## The task
Report how many lines contain the word "green" in the listing that follows. Give nothing besides the number.

## Data block
>>>>>
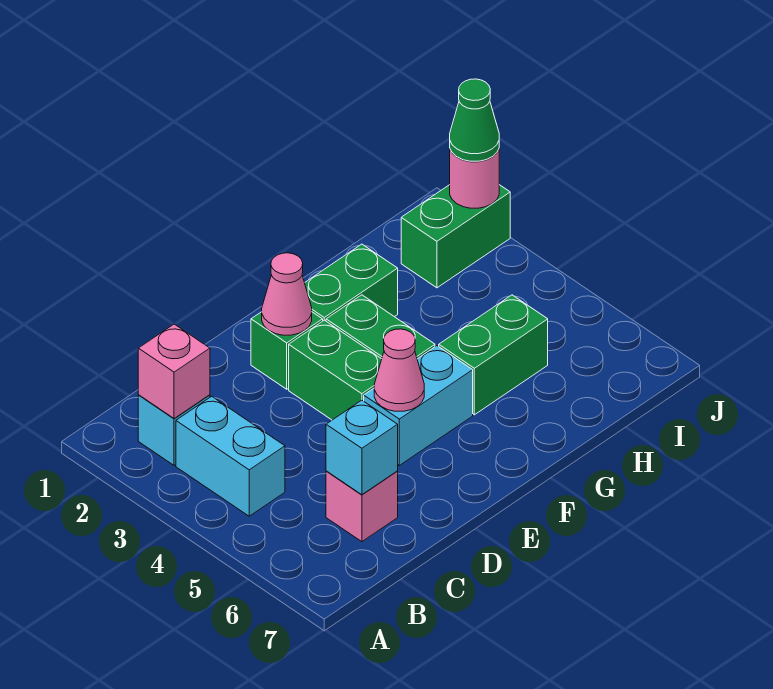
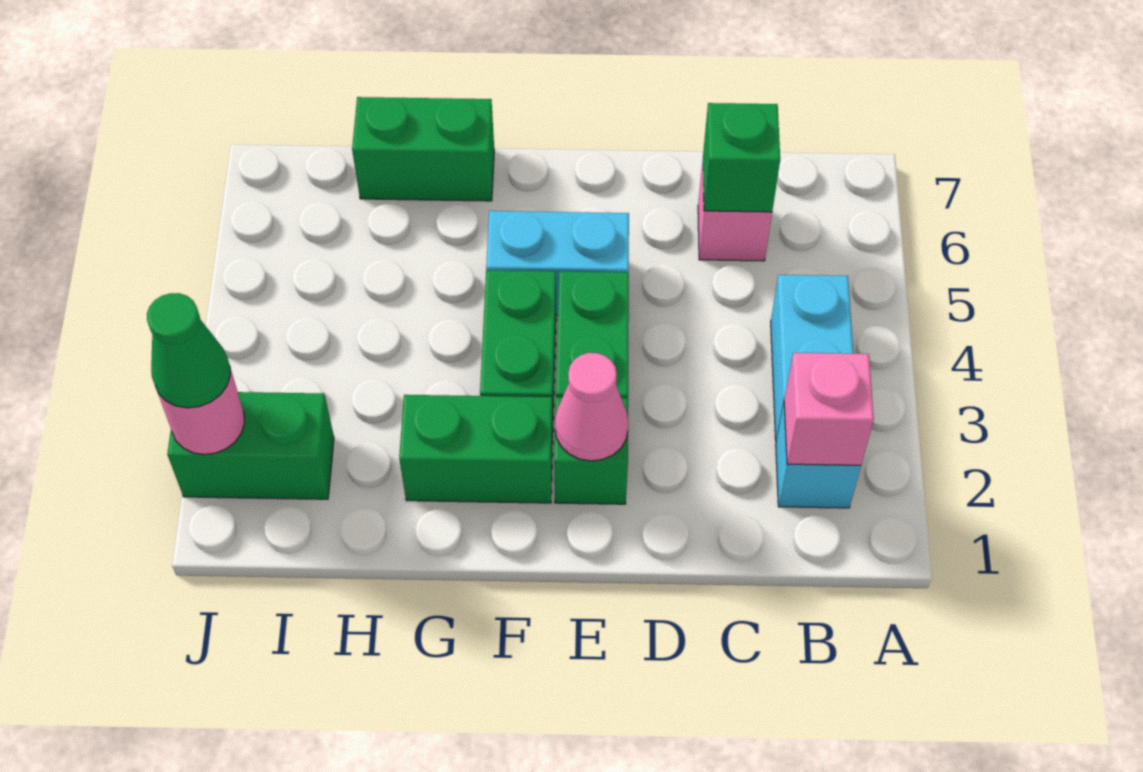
cyan brick C6 level 2 -> green brick C6 level 2
pink cone E5 level 2 -> none
green brick G5:H5 level 1 -> green brick G7:H7 level 1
<<<<<
## Exercise response
2